Search the records for the word "VBAT" and report each line that has it.

◆ Raw data ◆

▬▬▬▬▬▬▬▬▬▬

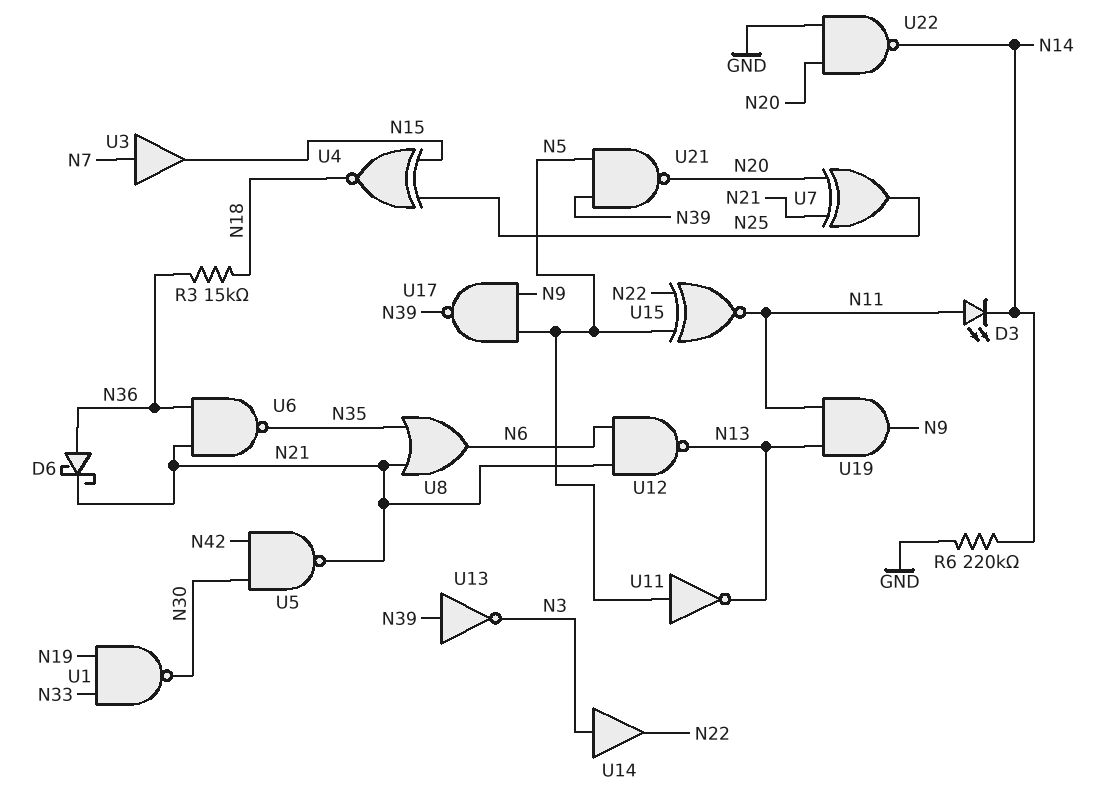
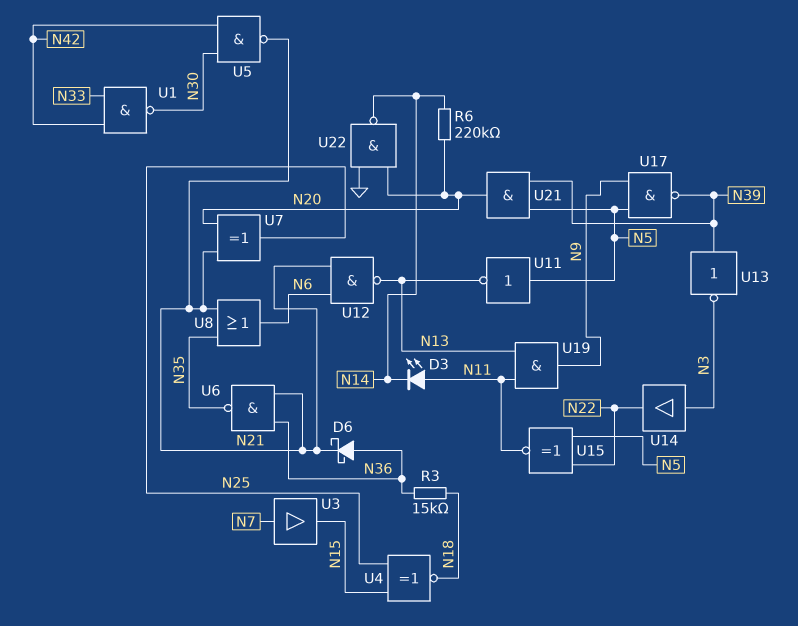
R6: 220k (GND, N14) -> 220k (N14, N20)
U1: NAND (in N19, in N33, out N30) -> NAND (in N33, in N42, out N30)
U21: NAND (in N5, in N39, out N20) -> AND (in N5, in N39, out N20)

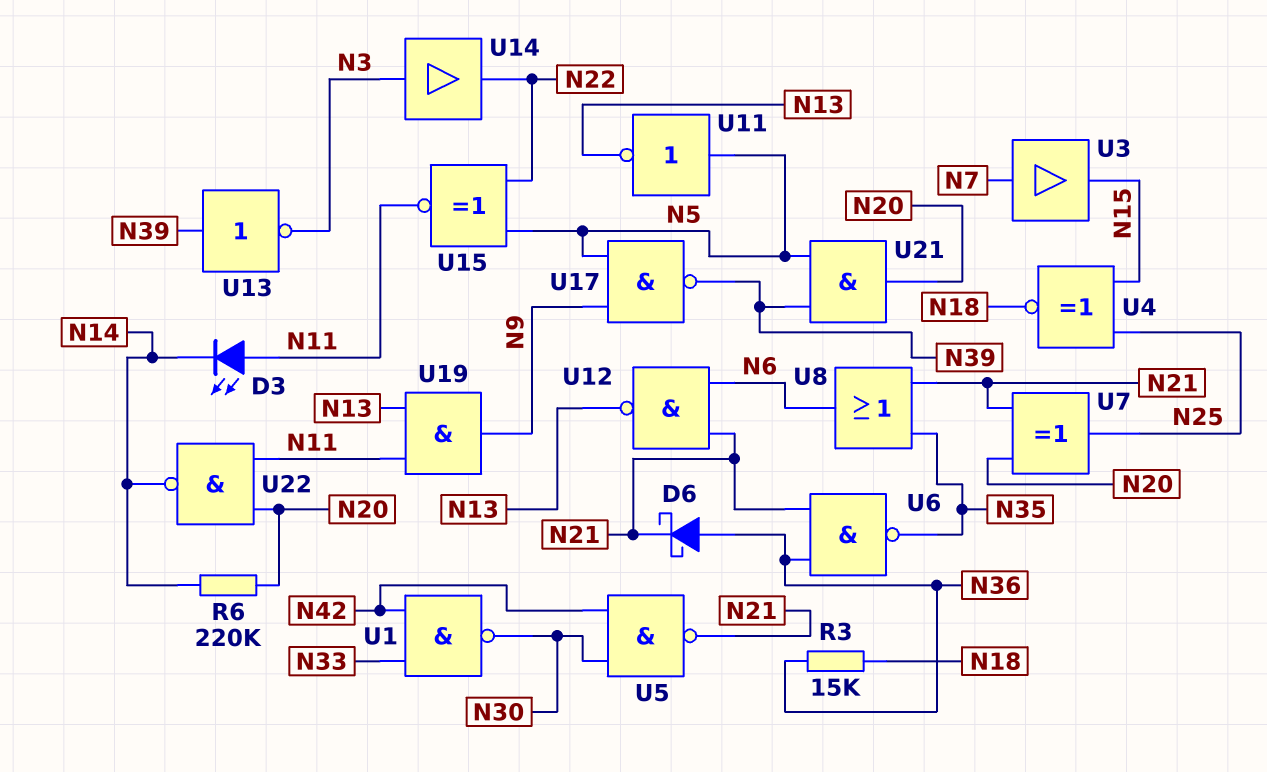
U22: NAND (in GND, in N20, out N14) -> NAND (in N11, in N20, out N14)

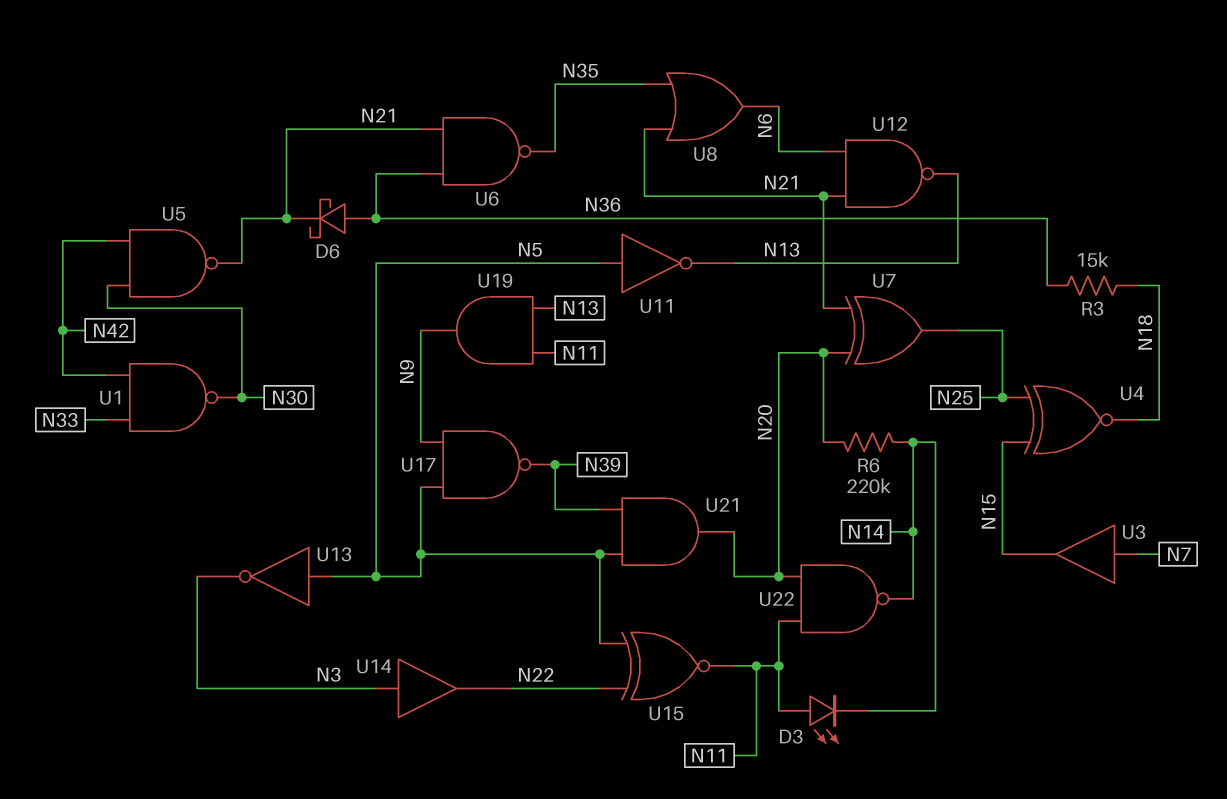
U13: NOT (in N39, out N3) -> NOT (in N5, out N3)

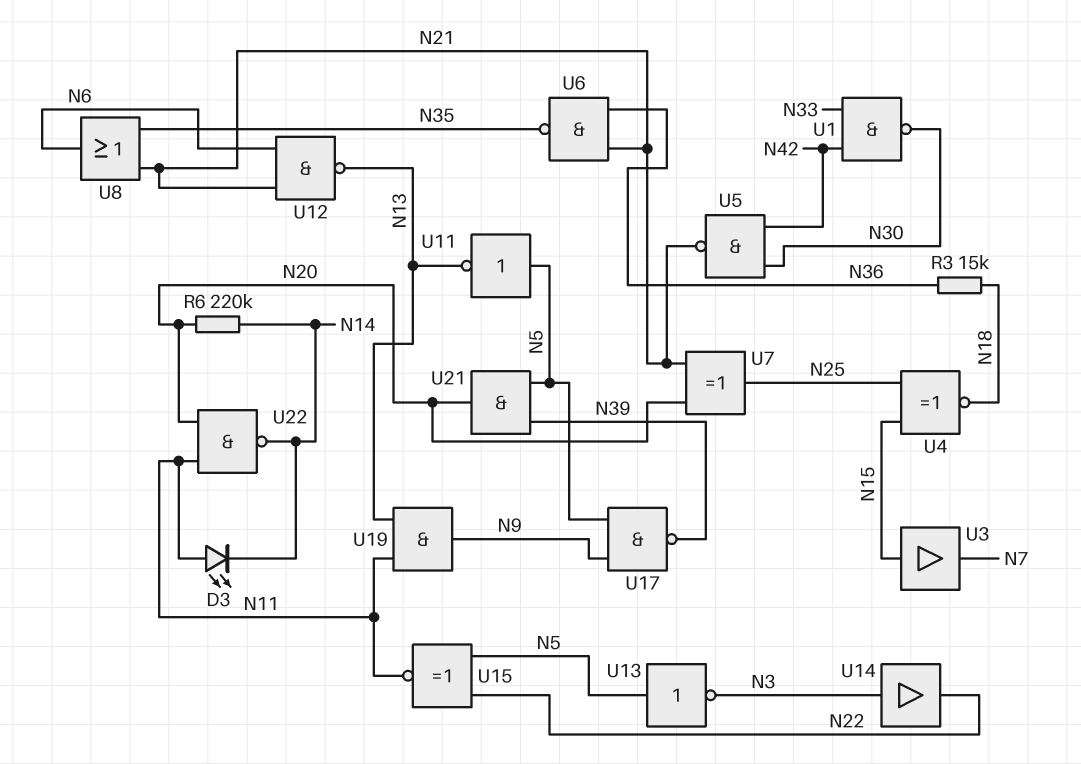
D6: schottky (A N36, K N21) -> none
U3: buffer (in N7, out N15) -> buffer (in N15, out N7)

▬▬▬▬▬▬▬▬▬▬

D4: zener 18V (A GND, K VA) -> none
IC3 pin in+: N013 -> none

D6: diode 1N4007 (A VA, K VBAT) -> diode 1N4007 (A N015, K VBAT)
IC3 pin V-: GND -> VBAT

▬▬▬▬▬▬▬▬▬▬

◆ Exercise output ◆
D6: diode 1N4007 (A VA, K VBAT) -> diode 1N4007 (A N015, K VBAT)
IC3 pin V-: GND -> VBAT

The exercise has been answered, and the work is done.